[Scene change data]
========================

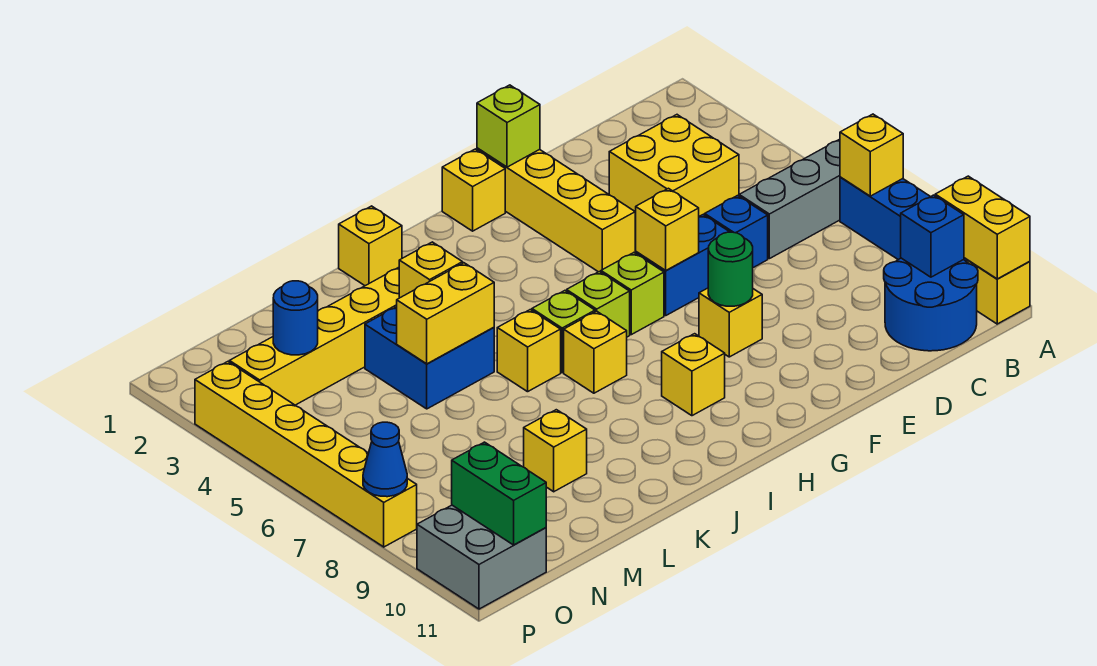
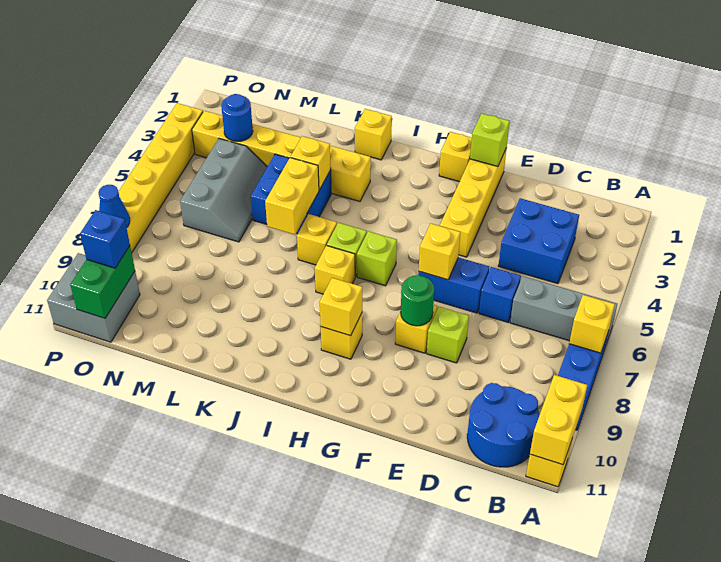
blue brick B10 level 2 -> blue brick O10 level 3
yellow brick C3:D4 level 1 -> blue brick C3:D4 level 1
lime brick G6 level 1 -> lime brick E8 level 1
yellow brick K5:L5 level 2 -> yellow brick K5:K6 level 2
yellow brick L9 level 1 -> yellow brick H9 level 2
none -> grey slope M4:N6 level 1 top N

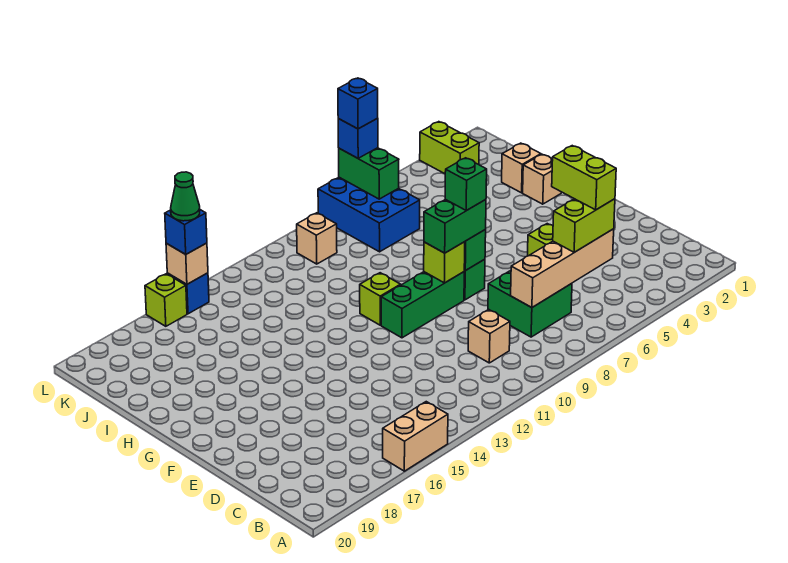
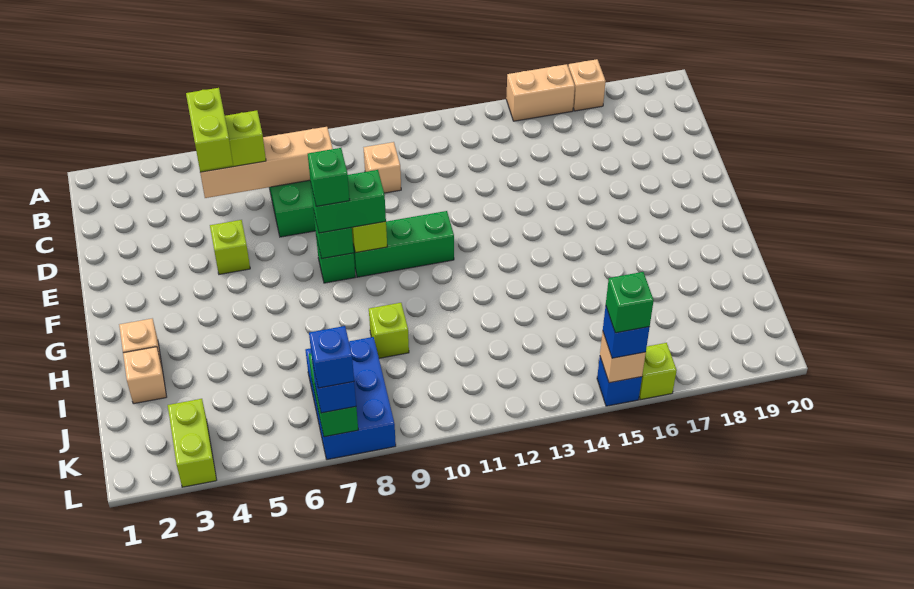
lime brick G11 level 1 -> lime brick I9 level 1
tan brick K10 level 1 -> tan brick A17 level 1
green cone L15 level 4 -> green brick L15 level 4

========================

● **Required action**
The line with "lime brick G11" marks where to start. Transcribe from there through the final line of the records, exactly and with nothing added.

● **Completed exercise**
lime brick G11 level 1 -> lime brick I9 level 1
tan brick K10 level 1 -> tan brick A17 level 1
green cone L15 level 4 -> green brick L15 level 4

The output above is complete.